=== Directions ===
Read the data below. Every line holding the string "TEMP" must be copied.

=== The data ===
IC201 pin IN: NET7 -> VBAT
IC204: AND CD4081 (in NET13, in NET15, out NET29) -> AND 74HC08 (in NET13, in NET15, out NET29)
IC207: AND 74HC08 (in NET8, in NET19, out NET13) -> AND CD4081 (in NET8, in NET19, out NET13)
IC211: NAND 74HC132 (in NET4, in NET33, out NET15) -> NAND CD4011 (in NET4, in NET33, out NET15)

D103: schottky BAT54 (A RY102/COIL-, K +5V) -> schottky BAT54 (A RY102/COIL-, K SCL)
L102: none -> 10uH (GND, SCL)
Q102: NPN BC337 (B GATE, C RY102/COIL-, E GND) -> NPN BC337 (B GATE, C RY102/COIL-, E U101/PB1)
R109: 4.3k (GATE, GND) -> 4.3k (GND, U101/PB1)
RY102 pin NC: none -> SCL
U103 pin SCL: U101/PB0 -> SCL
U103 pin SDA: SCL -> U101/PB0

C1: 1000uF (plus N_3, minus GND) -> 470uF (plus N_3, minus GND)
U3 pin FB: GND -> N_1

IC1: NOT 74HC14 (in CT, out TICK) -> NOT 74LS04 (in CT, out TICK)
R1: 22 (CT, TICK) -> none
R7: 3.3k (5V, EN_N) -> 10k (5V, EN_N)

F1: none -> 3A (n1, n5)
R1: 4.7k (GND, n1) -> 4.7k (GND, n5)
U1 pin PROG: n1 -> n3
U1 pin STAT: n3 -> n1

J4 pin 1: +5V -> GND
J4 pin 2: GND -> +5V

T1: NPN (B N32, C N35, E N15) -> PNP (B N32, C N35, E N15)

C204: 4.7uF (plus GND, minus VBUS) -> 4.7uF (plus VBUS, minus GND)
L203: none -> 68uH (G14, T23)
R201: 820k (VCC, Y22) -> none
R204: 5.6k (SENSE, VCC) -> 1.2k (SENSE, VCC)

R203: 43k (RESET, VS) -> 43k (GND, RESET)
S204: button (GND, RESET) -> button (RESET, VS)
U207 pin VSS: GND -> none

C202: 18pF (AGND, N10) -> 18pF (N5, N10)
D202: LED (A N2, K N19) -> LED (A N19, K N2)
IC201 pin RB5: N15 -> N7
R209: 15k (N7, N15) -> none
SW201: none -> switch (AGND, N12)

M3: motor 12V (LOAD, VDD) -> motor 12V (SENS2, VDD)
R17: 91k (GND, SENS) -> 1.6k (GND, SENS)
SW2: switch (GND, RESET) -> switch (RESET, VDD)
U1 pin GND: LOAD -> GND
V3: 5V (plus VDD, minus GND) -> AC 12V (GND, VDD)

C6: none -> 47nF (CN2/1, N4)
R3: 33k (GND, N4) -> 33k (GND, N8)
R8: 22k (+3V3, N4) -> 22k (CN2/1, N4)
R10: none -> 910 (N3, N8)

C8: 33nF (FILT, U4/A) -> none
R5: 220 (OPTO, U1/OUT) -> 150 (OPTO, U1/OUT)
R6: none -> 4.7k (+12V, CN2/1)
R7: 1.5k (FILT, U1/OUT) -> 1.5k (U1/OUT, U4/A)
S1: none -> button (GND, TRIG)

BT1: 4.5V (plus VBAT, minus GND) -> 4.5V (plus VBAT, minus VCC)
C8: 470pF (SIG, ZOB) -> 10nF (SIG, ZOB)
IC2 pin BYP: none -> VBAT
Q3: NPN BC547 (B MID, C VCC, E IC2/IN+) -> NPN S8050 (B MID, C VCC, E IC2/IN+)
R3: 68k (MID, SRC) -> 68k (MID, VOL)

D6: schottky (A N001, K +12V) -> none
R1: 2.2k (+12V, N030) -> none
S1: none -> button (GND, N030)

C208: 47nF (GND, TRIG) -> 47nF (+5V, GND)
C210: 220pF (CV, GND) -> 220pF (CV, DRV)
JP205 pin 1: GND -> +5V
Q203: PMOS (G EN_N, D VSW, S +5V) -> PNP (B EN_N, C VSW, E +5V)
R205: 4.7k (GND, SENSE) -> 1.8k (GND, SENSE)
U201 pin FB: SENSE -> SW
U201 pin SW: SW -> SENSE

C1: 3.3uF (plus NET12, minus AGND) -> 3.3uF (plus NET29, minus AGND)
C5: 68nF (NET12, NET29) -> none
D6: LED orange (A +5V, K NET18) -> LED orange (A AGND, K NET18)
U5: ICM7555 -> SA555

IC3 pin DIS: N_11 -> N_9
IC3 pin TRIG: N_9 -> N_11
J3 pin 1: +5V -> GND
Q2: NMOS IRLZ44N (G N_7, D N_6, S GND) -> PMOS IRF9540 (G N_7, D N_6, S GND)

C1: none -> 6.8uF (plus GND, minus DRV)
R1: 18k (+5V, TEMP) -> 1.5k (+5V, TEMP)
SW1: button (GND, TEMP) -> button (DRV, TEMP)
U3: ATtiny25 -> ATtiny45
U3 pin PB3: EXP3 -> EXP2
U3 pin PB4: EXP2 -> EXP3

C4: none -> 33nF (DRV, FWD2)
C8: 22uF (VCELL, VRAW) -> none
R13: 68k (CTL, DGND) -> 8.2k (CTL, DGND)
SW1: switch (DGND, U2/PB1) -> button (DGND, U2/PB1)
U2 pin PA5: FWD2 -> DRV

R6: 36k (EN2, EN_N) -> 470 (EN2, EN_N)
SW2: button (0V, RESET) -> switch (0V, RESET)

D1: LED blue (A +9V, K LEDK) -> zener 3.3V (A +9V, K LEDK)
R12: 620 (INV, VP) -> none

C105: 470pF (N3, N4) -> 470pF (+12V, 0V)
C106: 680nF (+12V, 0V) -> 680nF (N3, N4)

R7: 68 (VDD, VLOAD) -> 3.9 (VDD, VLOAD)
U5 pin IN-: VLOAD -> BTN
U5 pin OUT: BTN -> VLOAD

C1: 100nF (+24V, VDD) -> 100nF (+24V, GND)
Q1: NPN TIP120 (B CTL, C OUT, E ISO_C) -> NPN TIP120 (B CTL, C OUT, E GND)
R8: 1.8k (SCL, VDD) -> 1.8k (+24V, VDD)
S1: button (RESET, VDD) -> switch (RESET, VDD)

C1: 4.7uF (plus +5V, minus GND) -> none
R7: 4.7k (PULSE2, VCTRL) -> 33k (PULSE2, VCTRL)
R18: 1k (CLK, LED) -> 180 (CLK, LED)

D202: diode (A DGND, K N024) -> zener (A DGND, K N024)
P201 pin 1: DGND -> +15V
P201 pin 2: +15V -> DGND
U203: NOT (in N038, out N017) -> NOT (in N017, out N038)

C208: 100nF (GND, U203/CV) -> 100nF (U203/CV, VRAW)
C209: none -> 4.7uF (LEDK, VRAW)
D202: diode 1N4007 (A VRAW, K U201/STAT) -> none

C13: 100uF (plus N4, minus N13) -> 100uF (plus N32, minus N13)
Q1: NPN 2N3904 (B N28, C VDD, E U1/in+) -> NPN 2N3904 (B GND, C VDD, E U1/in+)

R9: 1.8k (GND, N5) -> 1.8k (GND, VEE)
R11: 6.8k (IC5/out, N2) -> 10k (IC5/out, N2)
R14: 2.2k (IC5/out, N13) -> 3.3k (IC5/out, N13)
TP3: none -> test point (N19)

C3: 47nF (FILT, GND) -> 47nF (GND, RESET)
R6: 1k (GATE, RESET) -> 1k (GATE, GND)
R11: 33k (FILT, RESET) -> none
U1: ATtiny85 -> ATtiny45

=== Solution to the problem ===
R1: 18k (+5V, TEMP) -> 1.5k (+5V, TEMP)
SW1: button (GND, TEMP) -> button (DRV, TEMP)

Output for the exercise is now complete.